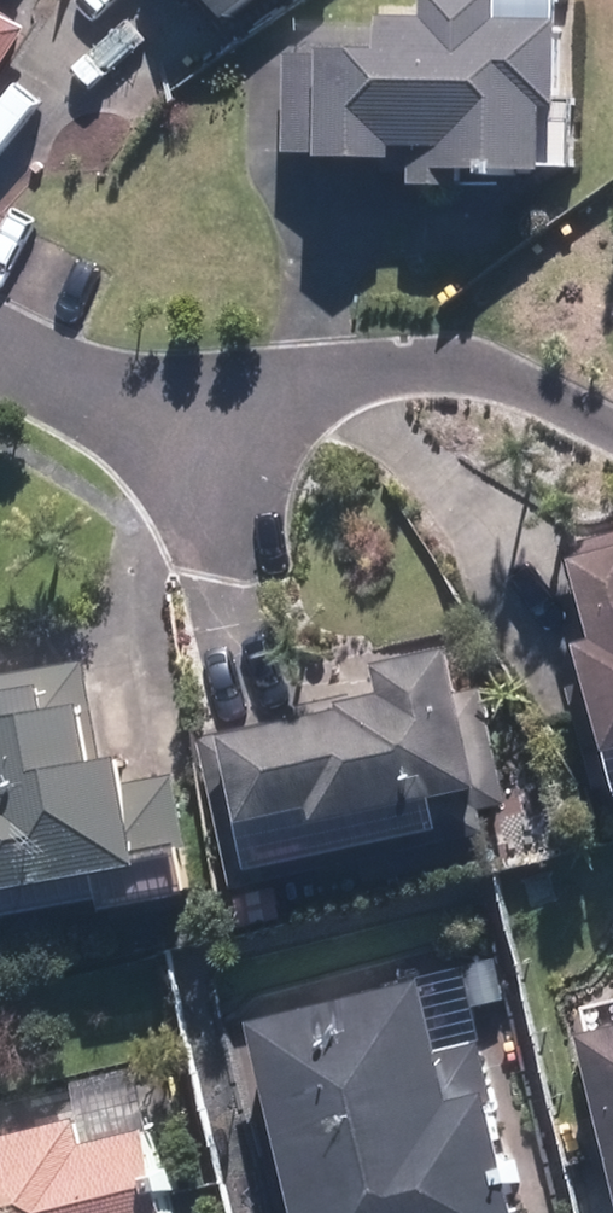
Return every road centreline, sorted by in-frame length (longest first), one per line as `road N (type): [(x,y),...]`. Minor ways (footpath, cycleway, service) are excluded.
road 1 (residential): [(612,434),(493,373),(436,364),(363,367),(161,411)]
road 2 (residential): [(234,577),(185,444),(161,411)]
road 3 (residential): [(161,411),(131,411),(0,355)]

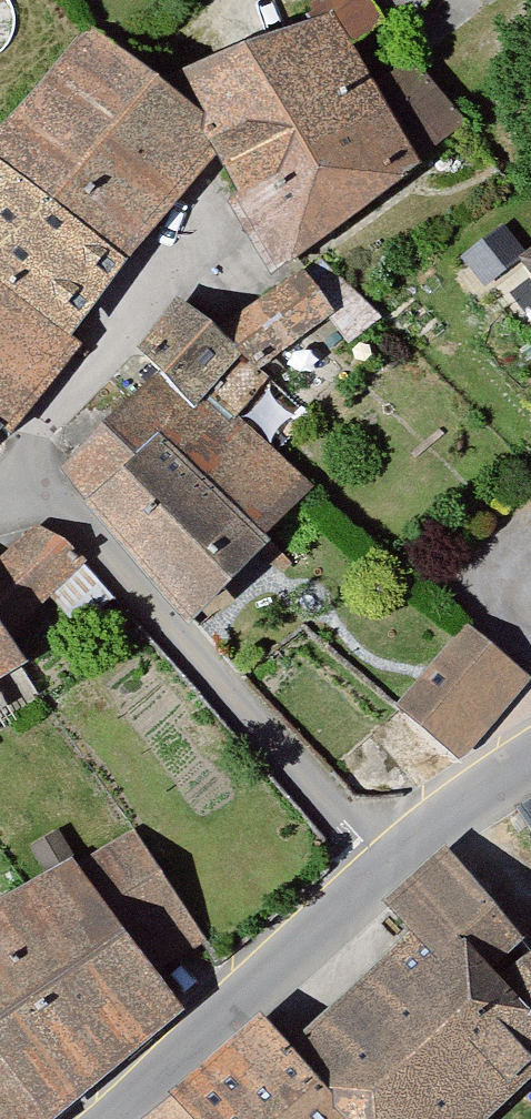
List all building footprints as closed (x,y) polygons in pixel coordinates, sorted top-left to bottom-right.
******
Directions
A word-for-word retyping of every record is required, without the pictures.

Response box
Return every road centreline, sorted by in-frame length (longest first), one per line as `road N (type): [(x,y),...]`. Minor ways (footpath, cycleway, service) are excluded.
road 1 (residential): [(612,434),(493,373),(436,364),(363,367),(161,411)]
road 2 (residential): [(234,577),(185,444),(161,411)]
road 3 (residential): [(161,411),(131,411),(0,355)]

List all building footprints as closed (x,y) polygons in pixel coordinates, sorted top-left to bottom-right.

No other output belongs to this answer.